WHAT THE EXERCISE ASKS - Find the word "grey" below. Copy each line that has it.

SUPPLIED ENTRIES -
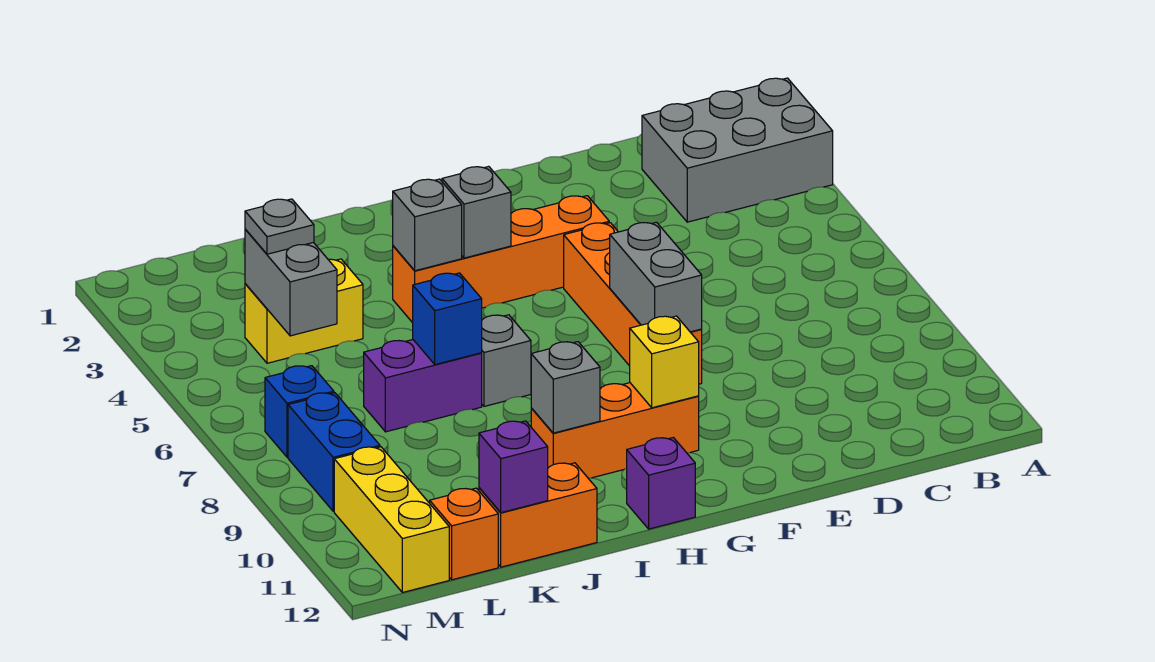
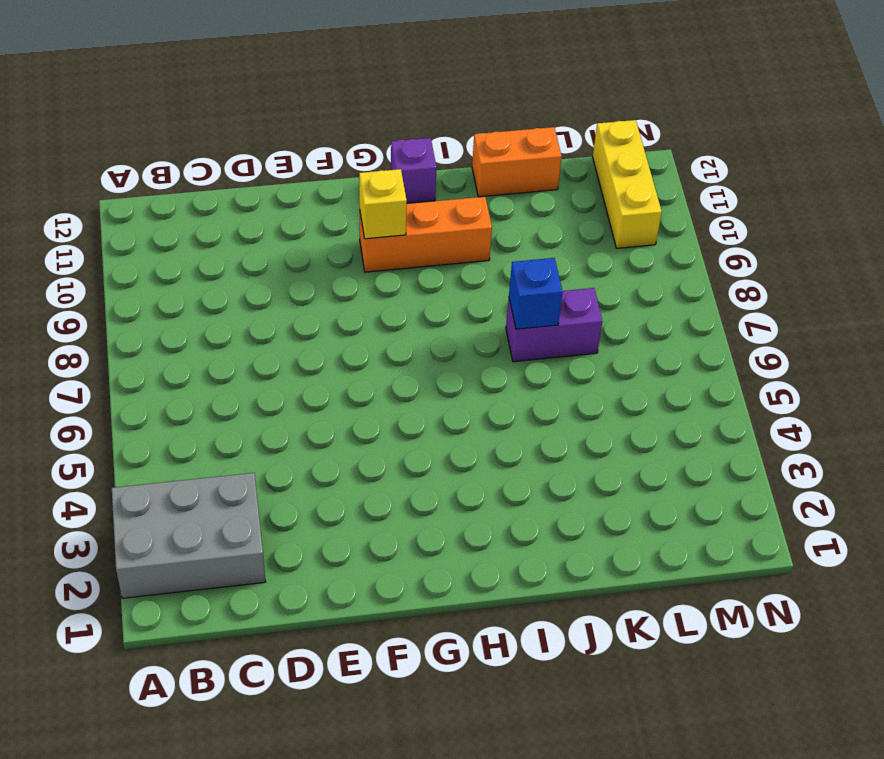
none -> orange 1x4 brick [393,196,609,323]
none -> orange 1x4 brick [564,223,702,384]
none -> grey 1x1 brick [482,315,531,406]

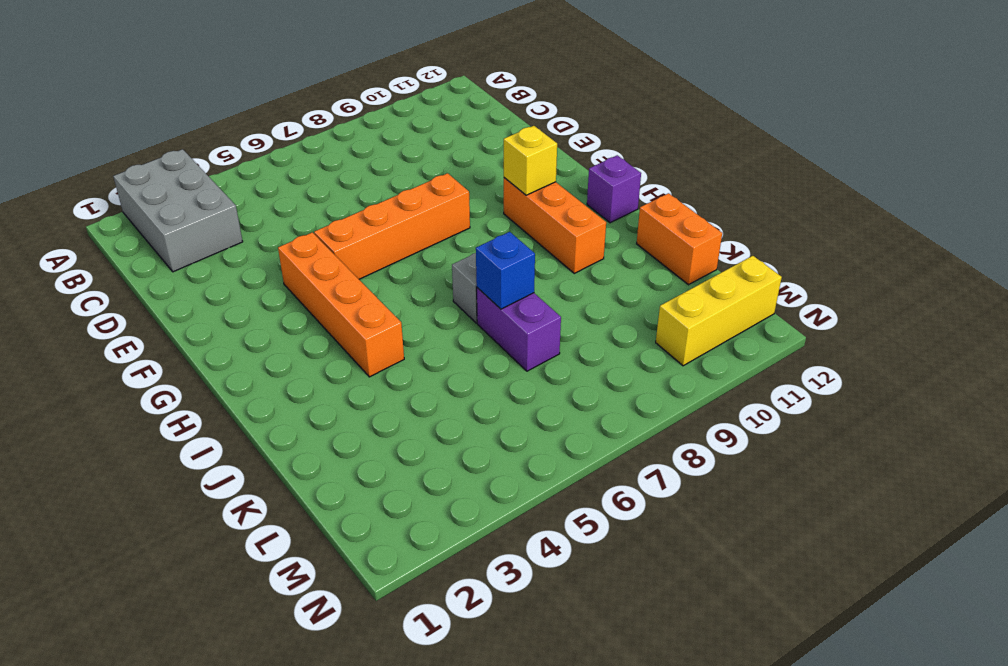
none -> yellow 1x2 brick [245,259,363,363]
none -> orange 1x1 brick [430,488,498,580]
none -> blue 1x1 brick [265,366,334,457]

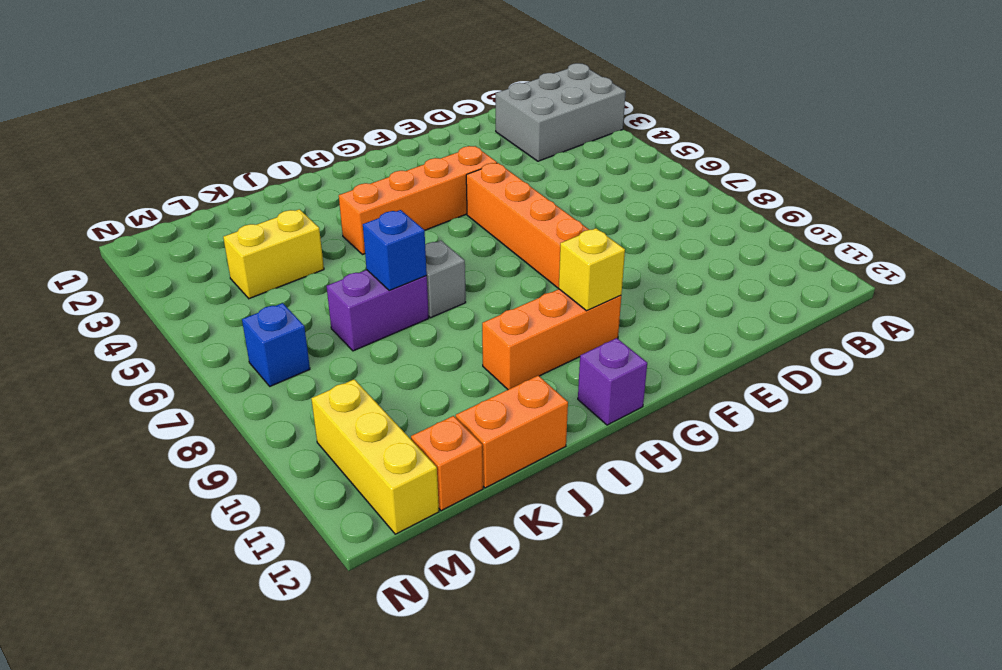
none -> blue 1x2 brick [288,393,380,511]
none -> grey 1x2 brick [610,222,702,332]
none -> grey 1x1 brick [442,166,511,258]

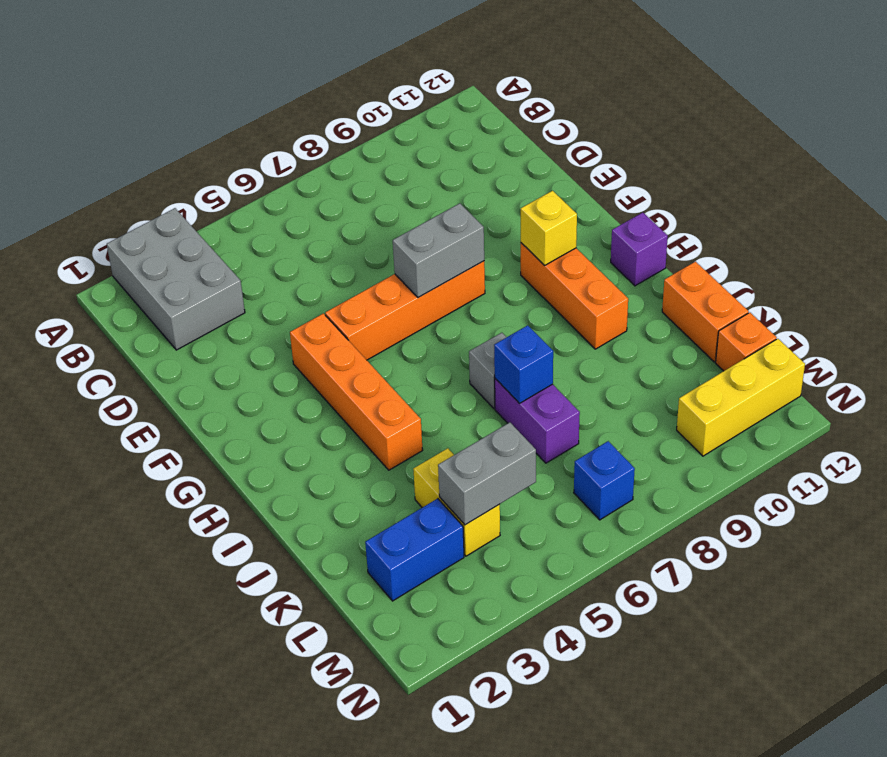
blue 1x2 brick [365,499,464,601] -> blue 1x2 brick moved to [288,393,380,511]
none -> grey 1x1 brick [442,166,511,258]
none -> grey 1x1 brick [393,179,462,271]
none -> grey 1x1 brick [531,342,600,433]

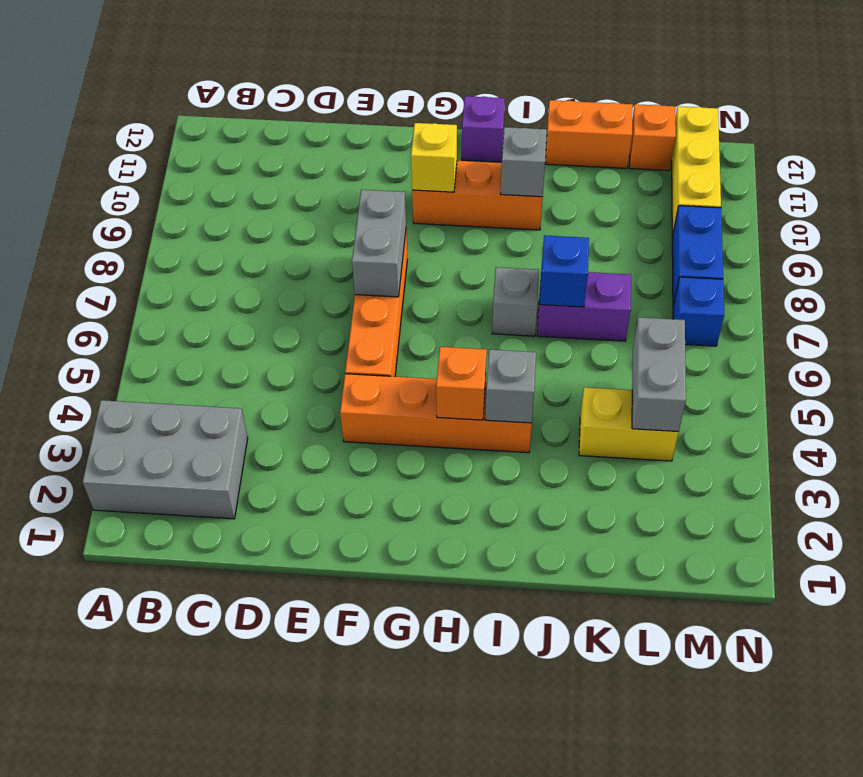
orange 1x1 brick [436,347,487,420] -> grey 1x1 brick [442,166,511,258]
none -> purple 1x1 brick [479,421,548,513]
none -> grey 1x1 plate [245,199,314,254]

ANSWER SECTION -
none -> grey 1x1 brick [482,315,531,406]
none -> grey 1x2 brick [610,222,702,332]
none -> grey 1x1 brick [442,166,511,258]
none -> grey 1x1 brick [442,166,511,258]
none -> grey 1x1 brick [393,179,462,271]
none -> grey 1x1 brick [531,342,600,433]
orange 1x1 brick [436,347,487,420] -> grey 1x1 brick [442,166,511,258]
none -> grey 1x1 plate [245,199,314,254]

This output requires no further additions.